*Assigned task*.
Please give back each entry below unaltered, leaving the pictures out.

Dataset items:
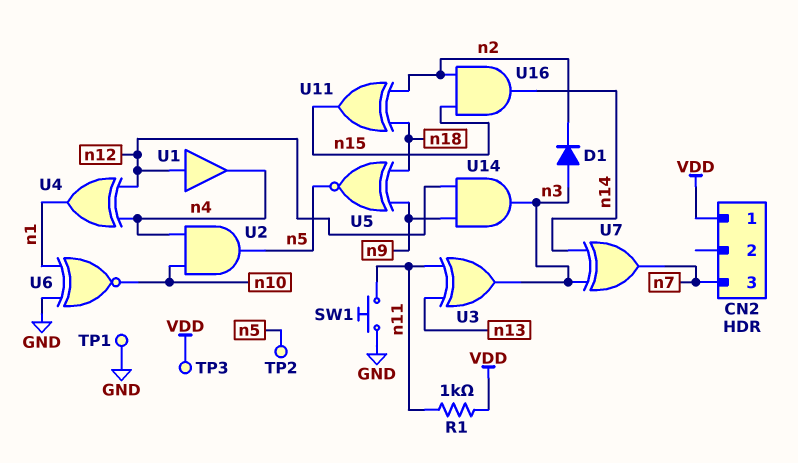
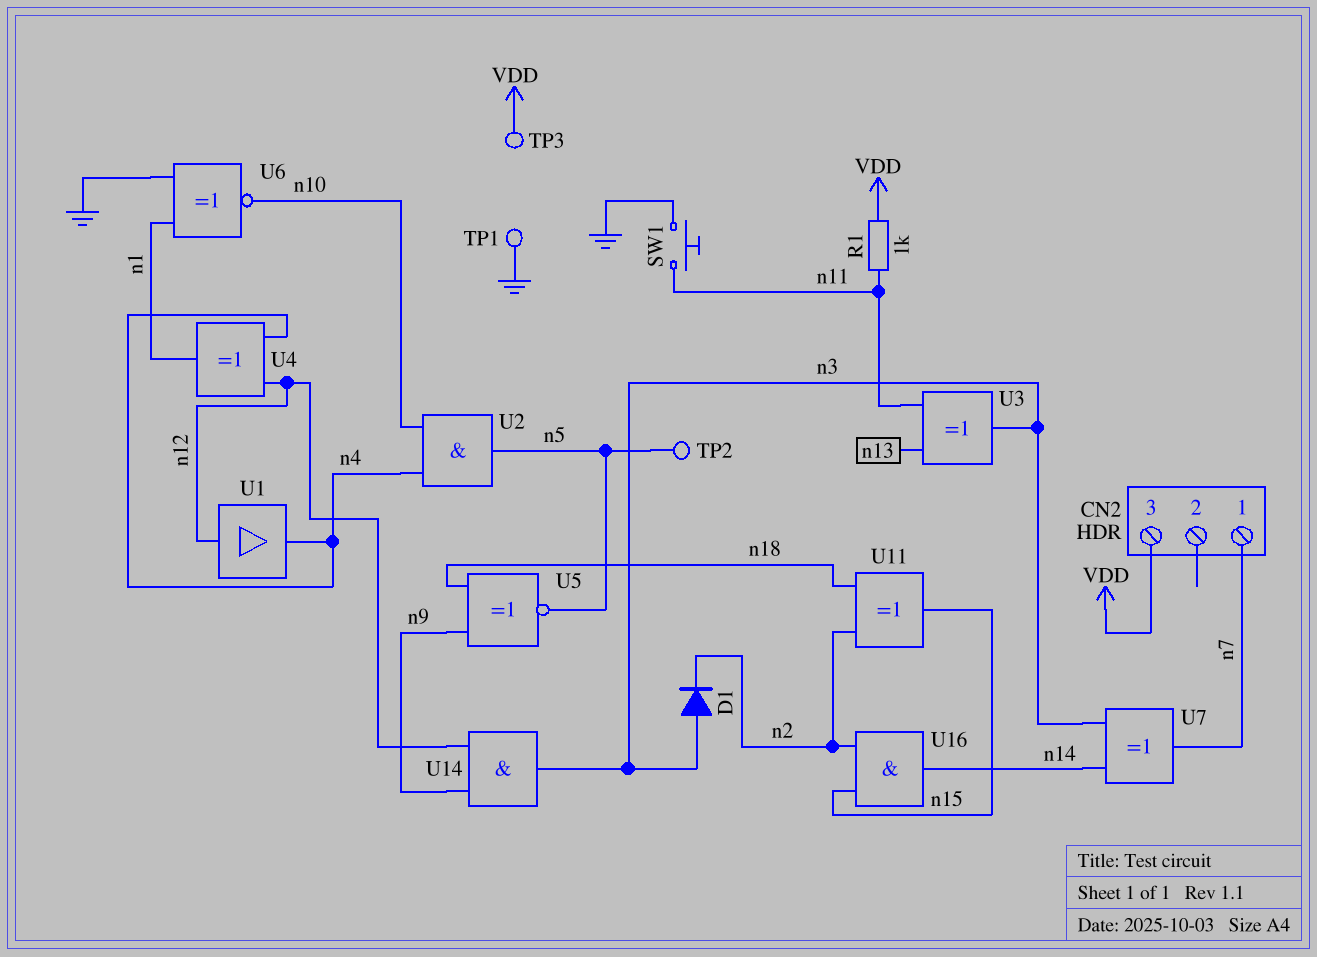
CN2 pin 1: VDD -> n7
CN2 pin 3: n7 -> VDD

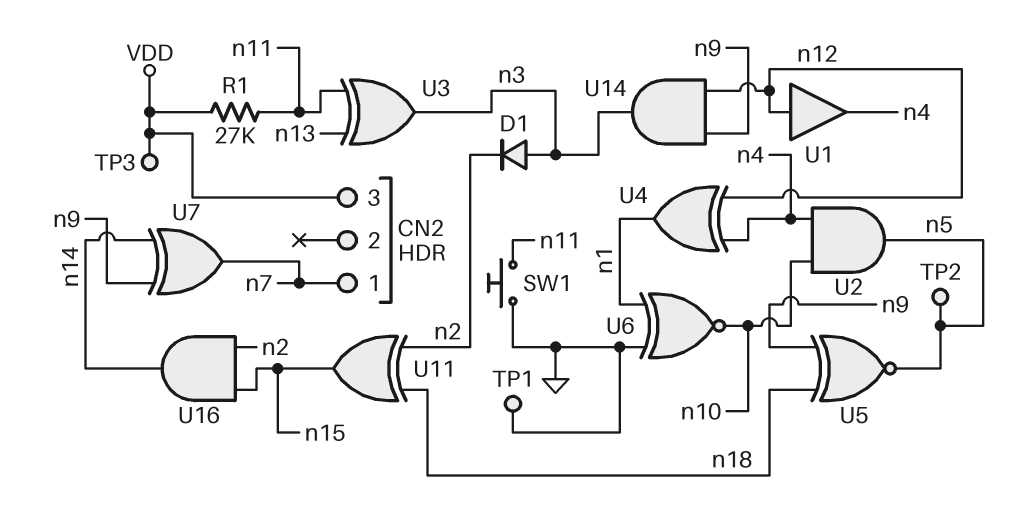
R1: 1k (VDD, n11) -> 27k (VDD, n11)
U7: XOR (in n3, in n14, out n7) -> XOR (in n9, in n14, out n7)

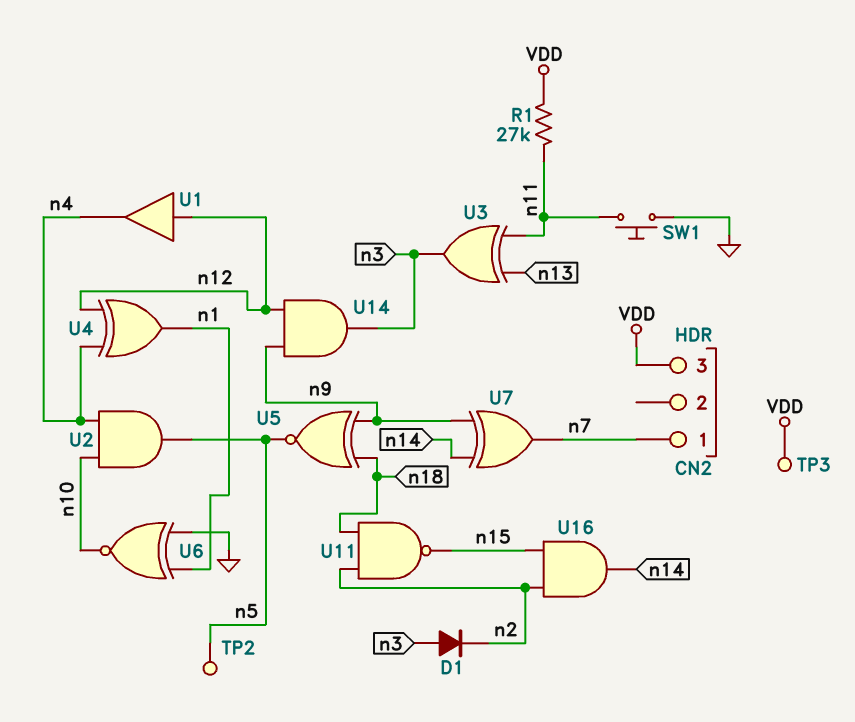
TP1: test point (GND) -> none
U11: XOR (in n2, in n18, out n15) -> NAND (in n2, in n18, out n15)

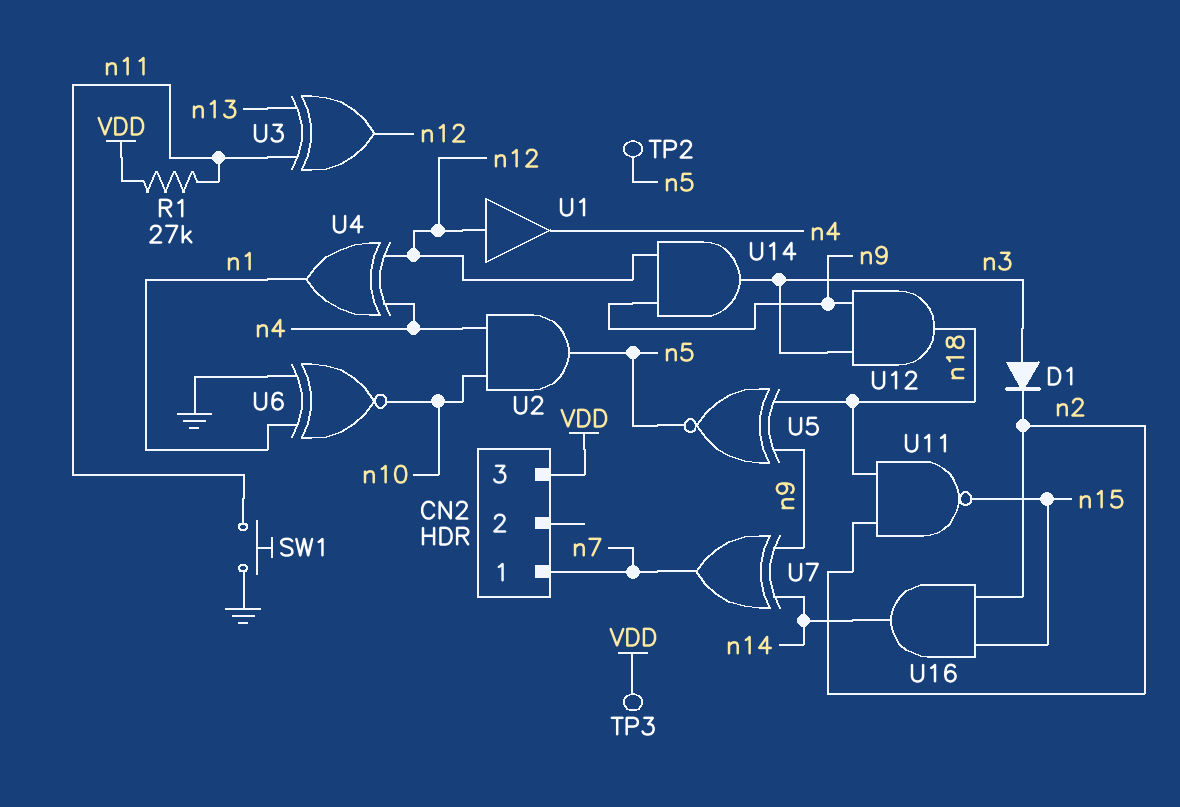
U3: XOR (in n11, in n13, out n3) -> XOR (in n11, in n13, out n12)
U12: none -> AND (in n3, in n9, out n18)

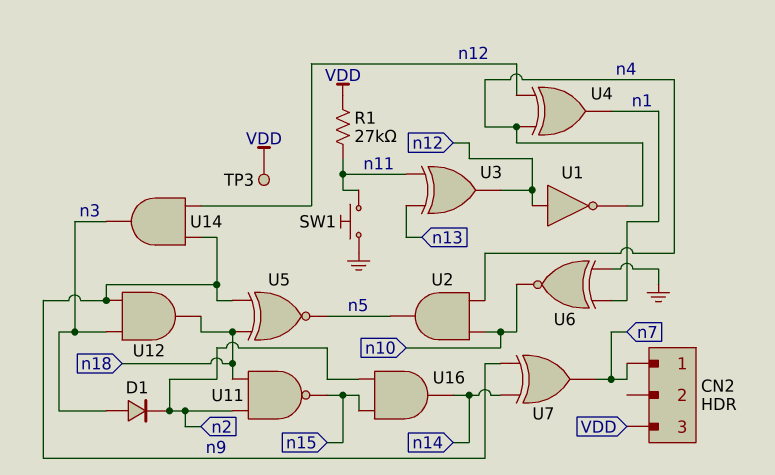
TP2: test point (n5) -> none
U1: buffer (in n12, out n4) -> NOT (in n12, out n4)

*Result of this exercise*.
CN2 pin 1: VDD -> n7
CN2 pin 3: n7 -> VDD

R1: 1k (VDD, n11) -> 27k (VDD, n11)
U7: XOR (in n3, in n14, out n7) -> XOR (in n9, in n14, out n7)

TP1: test point (GND) -> none
U11: XOR (in n2, in n18, out n15) -> NAND (in n2, in n18, out n15)

U3: XOR (in n11, in n13, out n3) -> XOR (in n11, in n13, out n12)
U12: none -> AND (in n3, in n9, out n18)

TP2: test point (n5) -> none
U1: buffer (in n12, out n4) -> NOT (in n12, out n4)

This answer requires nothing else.